== Problem to solve ==
Can you reproduce the entire listing below word for word?

** start of Material for the task **

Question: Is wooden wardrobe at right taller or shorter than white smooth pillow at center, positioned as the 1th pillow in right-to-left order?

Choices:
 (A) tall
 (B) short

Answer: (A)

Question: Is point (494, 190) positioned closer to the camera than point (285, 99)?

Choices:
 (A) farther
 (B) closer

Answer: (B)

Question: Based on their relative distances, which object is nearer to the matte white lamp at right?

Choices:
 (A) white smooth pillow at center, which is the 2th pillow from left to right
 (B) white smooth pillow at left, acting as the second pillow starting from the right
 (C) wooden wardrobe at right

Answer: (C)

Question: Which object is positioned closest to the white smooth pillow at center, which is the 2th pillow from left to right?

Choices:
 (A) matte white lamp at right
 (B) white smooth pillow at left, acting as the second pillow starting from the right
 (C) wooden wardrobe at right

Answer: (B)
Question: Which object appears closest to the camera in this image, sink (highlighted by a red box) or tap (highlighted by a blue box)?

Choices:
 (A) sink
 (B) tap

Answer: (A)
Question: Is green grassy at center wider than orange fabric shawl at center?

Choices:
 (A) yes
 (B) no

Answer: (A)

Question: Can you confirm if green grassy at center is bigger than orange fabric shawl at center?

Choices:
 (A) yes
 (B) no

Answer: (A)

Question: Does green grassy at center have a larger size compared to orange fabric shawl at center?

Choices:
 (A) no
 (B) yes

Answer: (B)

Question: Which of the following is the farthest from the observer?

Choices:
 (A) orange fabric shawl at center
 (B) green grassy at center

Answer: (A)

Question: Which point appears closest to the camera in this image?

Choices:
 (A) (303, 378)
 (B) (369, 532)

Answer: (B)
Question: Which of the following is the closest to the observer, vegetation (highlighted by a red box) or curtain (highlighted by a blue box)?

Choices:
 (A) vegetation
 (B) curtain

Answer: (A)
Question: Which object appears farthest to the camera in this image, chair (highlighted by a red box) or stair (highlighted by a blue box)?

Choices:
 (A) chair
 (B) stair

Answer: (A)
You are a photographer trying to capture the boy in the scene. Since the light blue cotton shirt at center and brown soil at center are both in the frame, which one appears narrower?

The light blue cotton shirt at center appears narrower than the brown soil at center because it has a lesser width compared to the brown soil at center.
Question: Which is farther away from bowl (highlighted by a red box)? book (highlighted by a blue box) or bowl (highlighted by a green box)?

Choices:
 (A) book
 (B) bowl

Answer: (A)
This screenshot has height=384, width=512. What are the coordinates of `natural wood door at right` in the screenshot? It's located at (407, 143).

** end of Material for the task **

== The output ==
Question: Is wooden wardrobe at right taller or shorter than white smooth pillow at center, positioned as the 1th pillow in right-to-left order?

Choices:
 (A) tall
 (B) short

Answer: (A)

Question: Is point (494, 190) positioned closer to the camera than point (285, 99)?

Choices:
 (A) farther
 (B) closer

Answer: (B)

Question: Based on their relative distances, which object is nearer to the matte white lamp at right?

Choices:
 (A) white smooth pillow at center, which is the 2th pillow from left to right
 (B) white smooth pillow at left, acting as the second pillow starting from the right
 (C) wooden wardrobe at right

Answer: (C)

Question: Which object is positioned closest to the white smooth pillow at center, which is the 2th pillow from left to right?

Choices:
 (A) matte white lamp at right
 (B) white smooth pillow at left, acting as the second pillow starting from the right
 (C) wooden wardrobe at right

Answer: (B)
Question: Which object appears closest to the camera in this image, sink (highlighted by a red box) or tap (highlighted by a blue box)?

Choices:
 (A) sink
 (B) tap

Answer: (A)
Question: Is green grassy at center wider than orange fabric shawl at center?

Choices:
 (A) yes
 (B) no

Answer: (A)

Question: Can you confirm if green grassy at center is bigger than orange fabric shawl at center?

Choices:
 (A) yes
 (B) no

Answer: (A)

Question: Does green grassy at center have a larger size compared to orange fabric shawl at center?

Choices:
 (A) no
 (B) yes

Answer: (B)

Question: Which of the following is the farthest from the observer?

Choices:
 (A) orange fabric shawl at center
 (B) green grassy at center

Answer: (A)

Question: Which point appears closest to the camera in this image?

Choices:
 (A) (303, 378)
 (B) (369, 532)

Answer: (B)
Question: Which of the following is the closest to the observer, vegetation (highlighted by a red box) or curtain (highlighted by a blue box)?

Choices:
 (A) vegetation
 (B) curtain

Answer: (A)
Question: Which object appears farthest to the camera in this image, chair (highlighted by a red box) or stair (highlighted by a blue box)?

Choices:
 (A) chair
 (B) stair

Answer: (A)
You are a photographer trying to capture the boy in the scene. Since the light blue cotton shirt at center and brown soil at center are both in the frame, which one appears narrower?

The light blue cotton shirt at center appears narrower than the brown soil at center because it has a lesser width compared to the brown soil at center.
Question: Which is farther away from bowl (highlighted by a red box)? book (highlighted by a blue box) or bowl (highlighted by a green box)?

Choices:
 (A) book
 (B) bowl

Answer: (A)
This screenshot has height=384, width=512. What are the coordinates of `natural wood door at right` in the screenshot? It's located at (407, 143).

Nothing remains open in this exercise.